ASSIGNMENT:
What you return should match the data word for word, minus the images.

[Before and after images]
▬▬▬

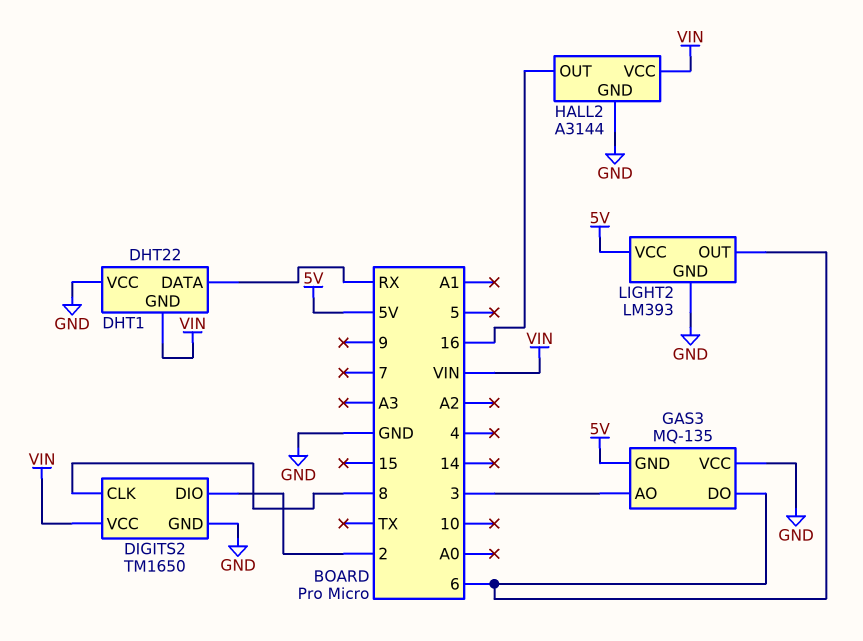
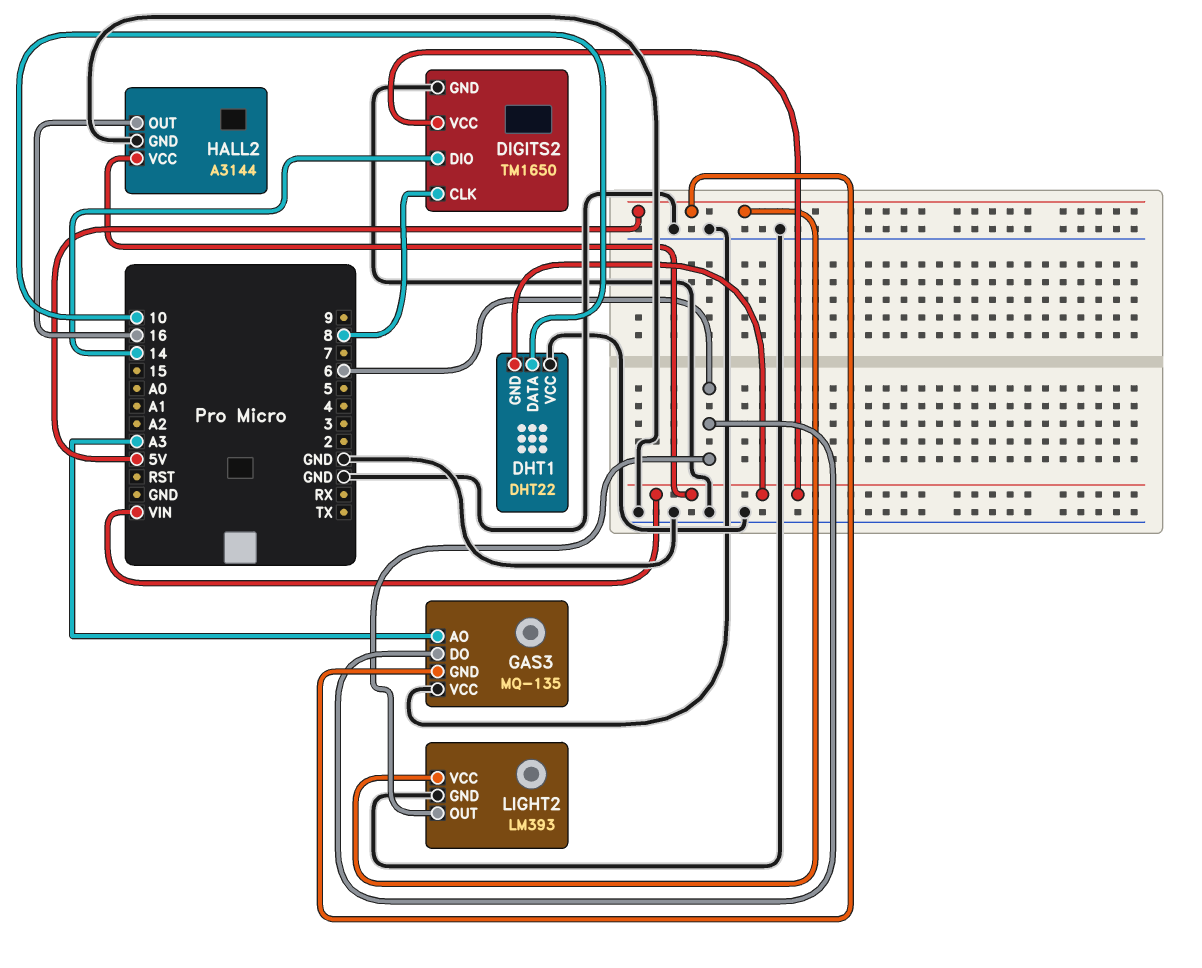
DHT1 pin DATA: RX -> 10
DIGITS2 pin DIO: 2 -> 14
GAS3 pin AO: 3 -> A3

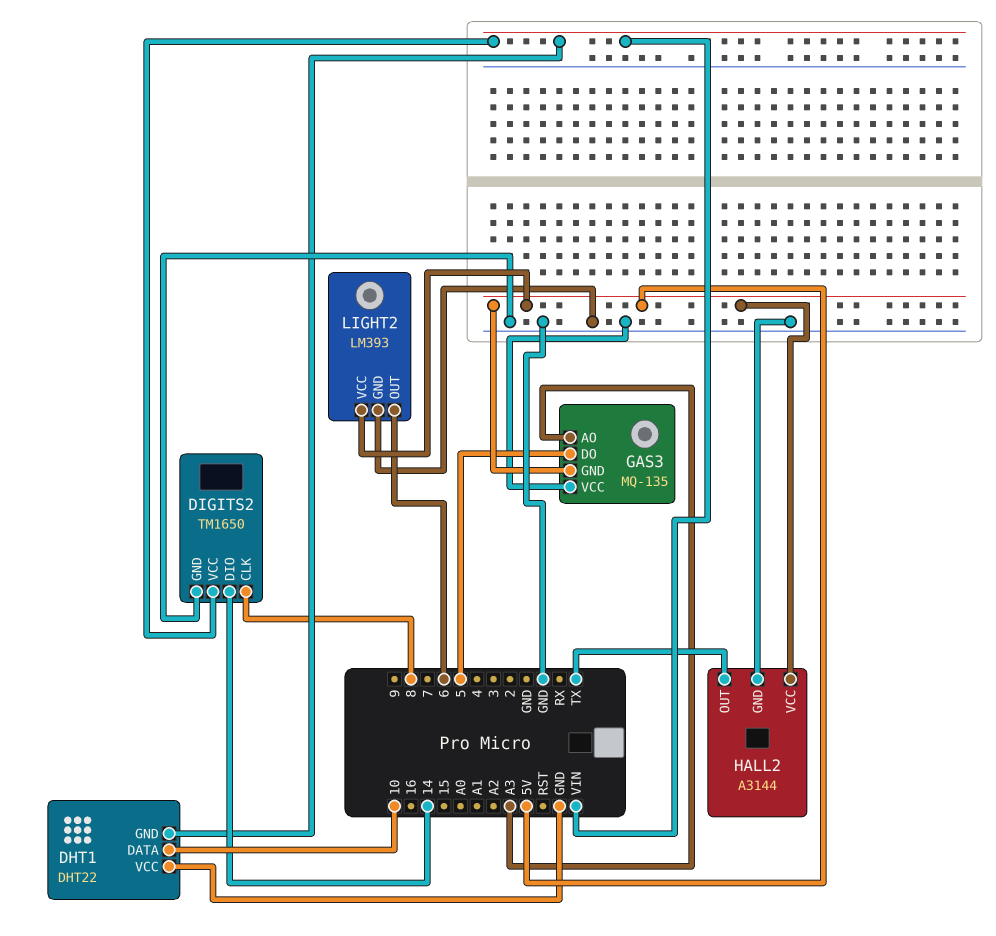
GAS3 pin DO: 6 -> 5
HALL2 pin OUT: 16 -> TX
HALL2 pin VCC: VIN -> 5V

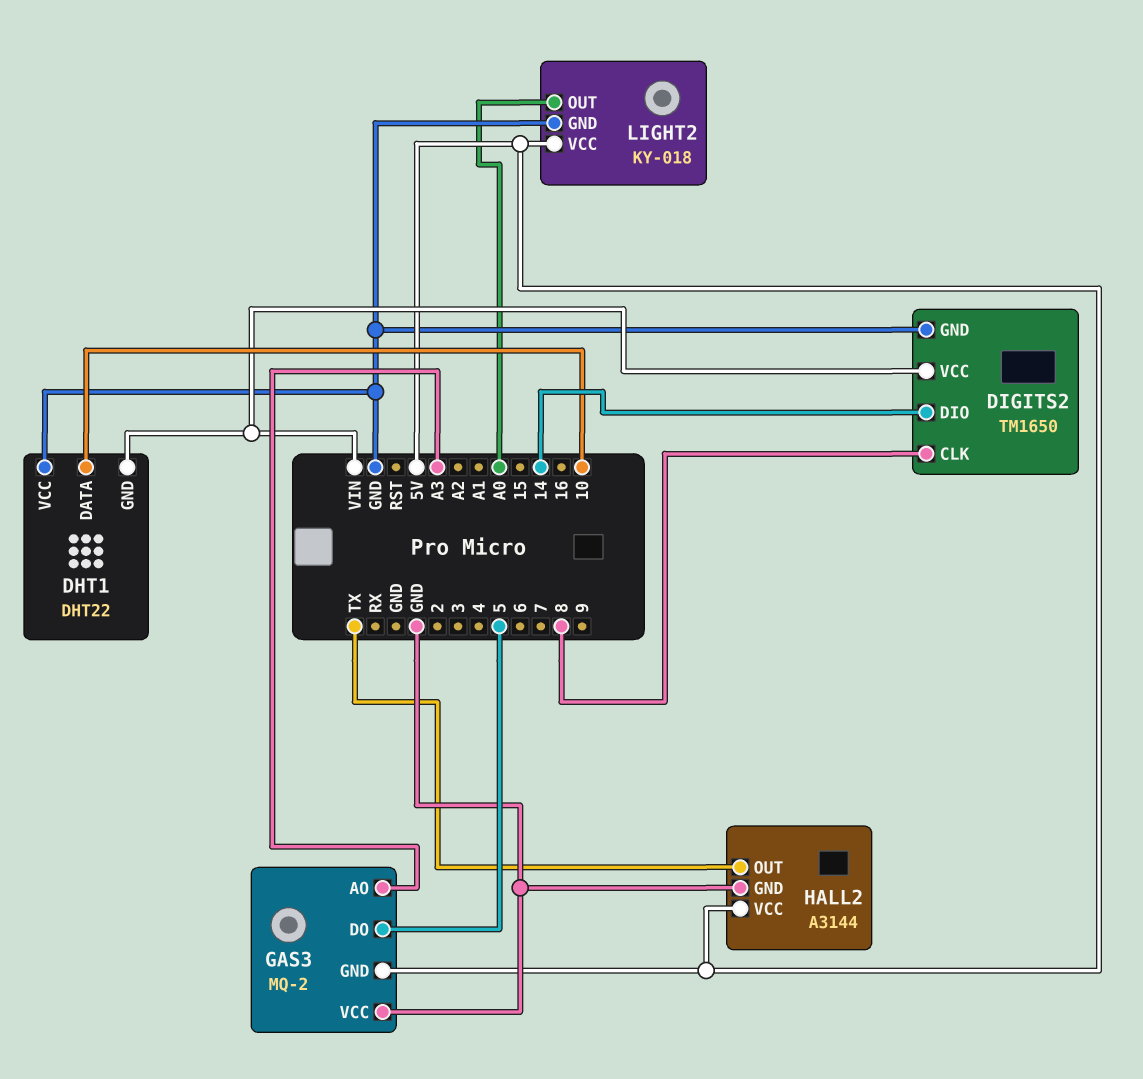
GAS3: MQ-135 -> MQ-2
LIGHT2: LM393 -> KY-018
LIGHT2 pin OUT: 6 -> A0

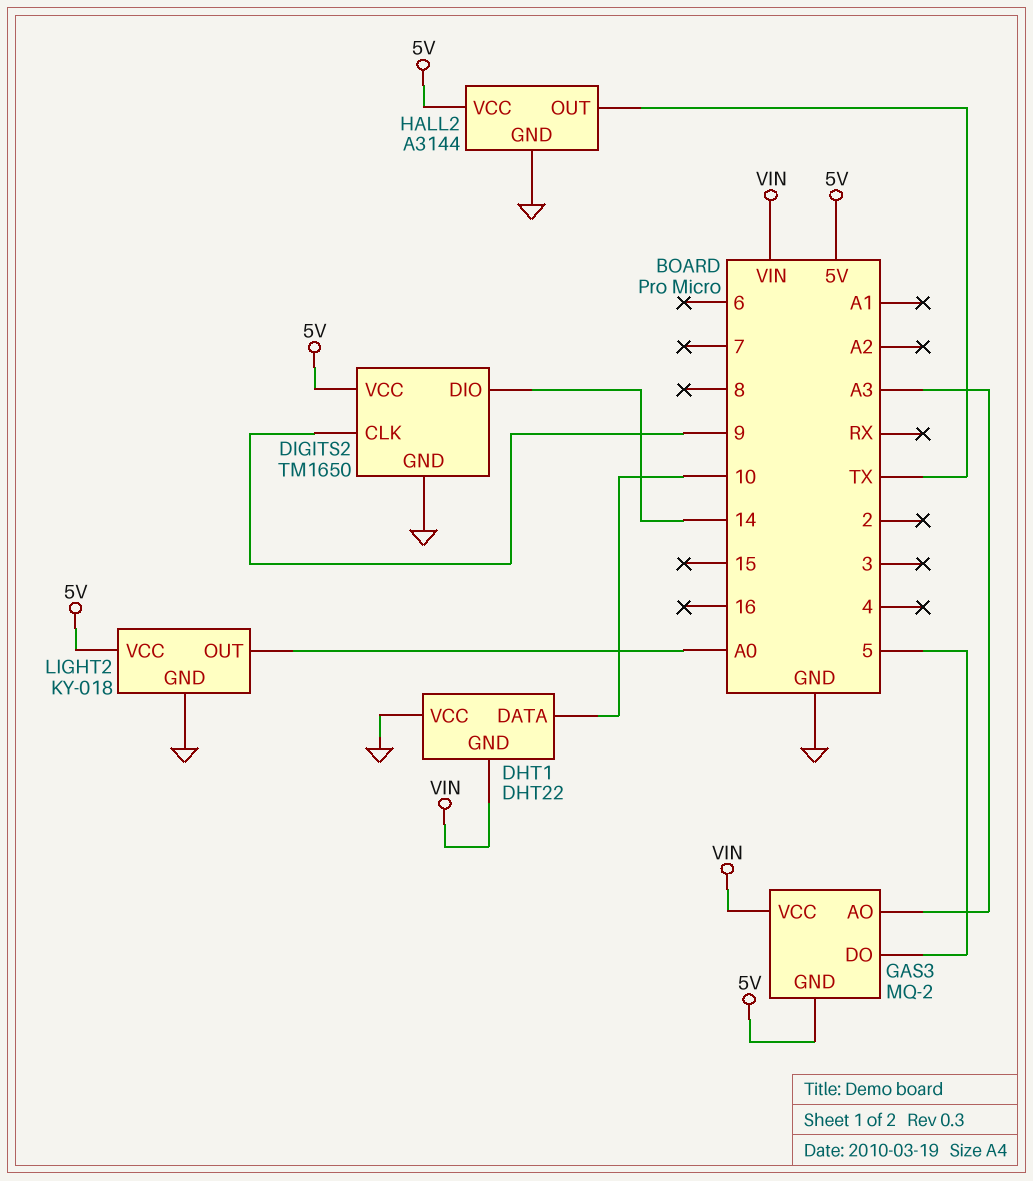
DIGITS2 pin CLK: 8 -> 9
DIGITS2 pin VCC: VIN -> 5V
GAS3 pin VCC: GND -> VIN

▬▬▬

YOUR SOLUTION:
DHT1 pin DATA: RX -> 10
DIGITS2 pin DIO: 2 -> 14
GAS3 pin AO: 3 -> A3

GAS3 pin DO: 6 -> 5
HALL2 pin OUT: 16 -> TX
HALL2 pin VCC: VIN -> 5V

GAS3: MQ-135 -> MQ-2
LIGHT2: LM393 -> KY-018
LIGHT2 pin OUT: 6 -> A0

DIGITS2 pin CLK: 8 -> 9
DIGITS2 pin VCC: VIN -> 5V
GAS3 pin VCC: GND -> VIN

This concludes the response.